Supplied entries –
[Start of section]
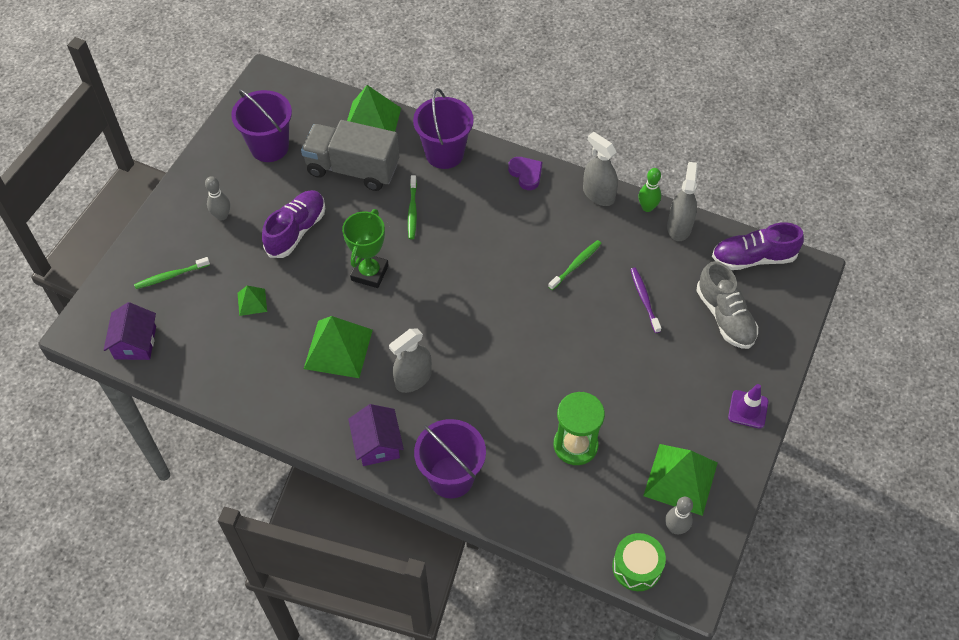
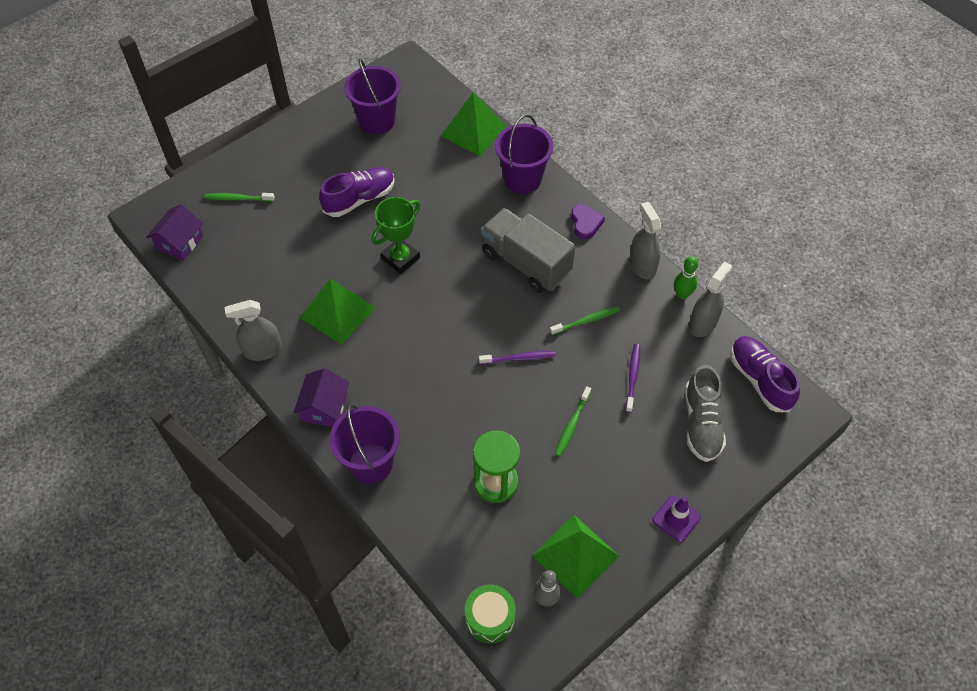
camera: 25 degrees right, 0 degrees up
(222, 216) = (306, 164): grey bowling pin -> none
(252, 302) = (290, 245): green pyramid -> none
(352, 169) = (436, 164): grey truck -> grey truck (525, 263)
(412, 211) = (466, 219): green toothbrush -> green toothbrush (572, 425)
(413, 379) = (386, 364): grey spray bottle -> grey spray bottle (263, 350)
(534, 323) = (519, 358): none -> purple toothbrush
(753, 258) = (759, 380): purple shoe -> purple shoe turned 45 degrees clockwise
[End of section]
Task brief – Begin at the first line of the records and please reproduce every line exactly through the one containing "(412, 211) = (466, 219): green", leaving all pictures out.

Task solution –
camera: 25 degrees right, 0 degrees up
(222, 216) = (306, 164): grey bowling pin -> none
(252, 302) = (290, 245): green pyramid -> none
(352, 169) = (436, 164): grey truck -> grey truck (525, 263)
(412, 211) = (466, 219): green toothbrush -> green toothbrush (572, 425)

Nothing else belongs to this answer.